• WORK INSTRUCTIONS: Look through the records below for the line with "IC201 pin IN: W10 -> AGND" and the line with "R1: none -> 56k (0V, SDA)", then return those lines and all lines between, exactly.

• Edit difference data:
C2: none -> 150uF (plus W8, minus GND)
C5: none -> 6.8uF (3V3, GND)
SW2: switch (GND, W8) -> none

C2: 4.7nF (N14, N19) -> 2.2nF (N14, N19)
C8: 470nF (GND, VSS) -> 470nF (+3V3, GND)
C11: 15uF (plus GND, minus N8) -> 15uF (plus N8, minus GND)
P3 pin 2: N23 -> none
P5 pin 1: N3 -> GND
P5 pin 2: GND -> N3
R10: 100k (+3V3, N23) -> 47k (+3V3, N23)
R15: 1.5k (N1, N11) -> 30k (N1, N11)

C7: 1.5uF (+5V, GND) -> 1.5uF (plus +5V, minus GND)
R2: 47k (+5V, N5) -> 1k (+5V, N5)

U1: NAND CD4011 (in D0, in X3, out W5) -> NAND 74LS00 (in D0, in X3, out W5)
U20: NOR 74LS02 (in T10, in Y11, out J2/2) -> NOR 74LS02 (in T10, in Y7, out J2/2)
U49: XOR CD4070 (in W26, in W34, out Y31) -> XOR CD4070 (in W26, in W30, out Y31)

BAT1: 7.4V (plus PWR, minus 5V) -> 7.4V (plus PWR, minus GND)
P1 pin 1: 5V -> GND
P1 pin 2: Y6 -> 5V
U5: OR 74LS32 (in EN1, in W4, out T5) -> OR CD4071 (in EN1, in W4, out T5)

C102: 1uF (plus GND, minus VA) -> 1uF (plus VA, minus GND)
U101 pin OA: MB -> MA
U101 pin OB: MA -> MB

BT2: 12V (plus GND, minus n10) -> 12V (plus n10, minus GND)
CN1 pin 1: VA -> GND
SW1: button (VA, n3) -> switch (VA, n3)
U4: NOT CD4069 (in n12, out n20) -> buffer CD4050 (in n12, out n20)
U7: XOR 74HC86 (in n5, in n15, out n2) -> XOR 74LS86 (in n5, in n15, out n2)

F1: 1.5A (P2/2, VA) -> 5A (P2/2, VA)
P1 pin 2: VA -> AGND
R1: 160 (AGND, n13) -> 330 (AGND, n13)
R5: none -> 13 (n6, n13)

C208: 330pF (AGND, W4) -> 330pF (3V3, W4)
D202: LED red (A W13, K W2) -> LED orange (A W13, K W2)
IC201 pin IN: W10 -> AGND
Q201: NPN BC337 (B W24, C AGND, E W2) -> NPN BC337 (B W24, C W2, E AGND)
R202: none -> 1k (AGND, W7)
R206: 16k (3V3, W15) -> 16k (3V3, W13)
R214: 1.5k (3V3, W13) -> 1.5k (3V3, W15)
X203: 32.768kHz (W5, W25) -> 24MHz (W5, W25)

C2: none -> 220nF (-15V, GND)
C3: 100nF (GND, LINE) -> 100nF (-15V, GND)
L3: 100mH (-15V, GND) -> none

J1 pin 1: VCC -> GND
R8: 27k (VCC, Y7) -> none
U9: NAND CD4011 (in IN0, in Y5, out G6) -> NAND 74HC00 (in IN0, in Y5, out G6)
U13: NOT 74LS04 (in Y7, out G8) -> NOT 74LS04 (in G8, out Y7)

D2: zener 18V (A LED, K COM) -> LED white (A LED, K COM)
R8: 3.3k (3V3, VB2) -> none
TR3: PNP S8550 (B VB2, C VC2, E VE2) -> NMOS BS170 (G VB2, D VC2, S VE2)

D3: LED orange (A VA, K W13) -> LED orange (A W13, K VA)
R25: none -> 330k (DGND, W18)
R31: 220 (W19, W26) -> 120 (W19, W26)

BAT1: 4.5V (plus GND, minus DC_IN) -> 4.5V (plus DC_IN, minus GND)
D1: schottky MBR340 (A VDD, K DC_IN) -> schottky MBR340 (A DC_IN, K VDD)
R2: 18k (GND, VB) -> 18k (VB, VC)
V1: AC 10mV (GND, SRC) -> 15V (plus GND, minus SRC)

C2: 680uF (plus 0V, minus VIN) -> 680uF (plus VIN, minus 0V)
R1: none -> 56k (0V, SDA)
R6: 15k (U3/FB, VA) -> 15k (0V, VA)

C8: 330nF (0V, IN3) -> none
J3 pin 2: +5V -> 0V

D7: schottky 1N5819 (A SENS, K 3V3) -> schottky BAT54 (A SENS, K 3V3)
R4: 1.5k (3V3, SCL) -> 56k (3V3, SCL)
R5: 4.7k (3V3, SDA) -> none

• EXPECTED OUTPUT:
IC201 pin IN: W10 -> AGND
Q201: NPN BC337 (B W24, C AGND, E W2) -> NPN BC337 (B W24, C W2, E AGND)
R202: none -> 1k (AGND, W7)
R206: 16k (3V3, W15) -> 16k (3V3, W13)
R214: 1.5k (3V3, W13) -> 1.5k (3V3, W15)
X203: 32.768kHz (W5, W25) -> 24MHz (W5, W25)

C2: none -> 220nF (-15V, GND)
C3: 100nF (GND, LINE) -> 100nF (-15V, GND)
L3: 100mH (-15V, GND) -> none

J1 pin 1: VCC -> GND
R8: 27k (VCC, Y7) -> none
U9: NAND CD4011 (in IN0, in Y5, out G6) -> NAND 74HC00 (in IN0, in Y5, out G6)
U13: NOT 74LS04 (in Y7, out G8) -> NOT 74LS04 (in G8, out Y7)

D2: zener 18V (A LED, K COM) -> LED white (A LED, K COM)
R8: 3.3k (3V3, VB2) -> none
TR3: PNP S8550 (B VB2, C VC2, E VE2) -> NMOS BS170 (G VB2, D VC2, S VE2)

D3: LED orange (A VA, K W13) -> LED orange (A W13, K VA)
R25: none -> 330k (DGND, W18)
R31: 220 (W19, W26) -> 120 (W19, W26)

BAT1: 4.5V (plus GND, minus DC_IN) -> 4.5V (plus DC_IN, minus GND)
D1: schottky MBR340 (A VDD, K DC_IN) -> schottky MBR340 (A DC_IN, K VDD)
R2: 18k (GND, VB) -> 18k (VB, VC)
V1: AC 10mV (GND, SRC) -> 15V (plus GND, minus SRC)

C2: 680uF (plus 0V, minus VIN) -> 680uF (plus VIN, minus 0V)
R1: none -> 56k (0V, SDA)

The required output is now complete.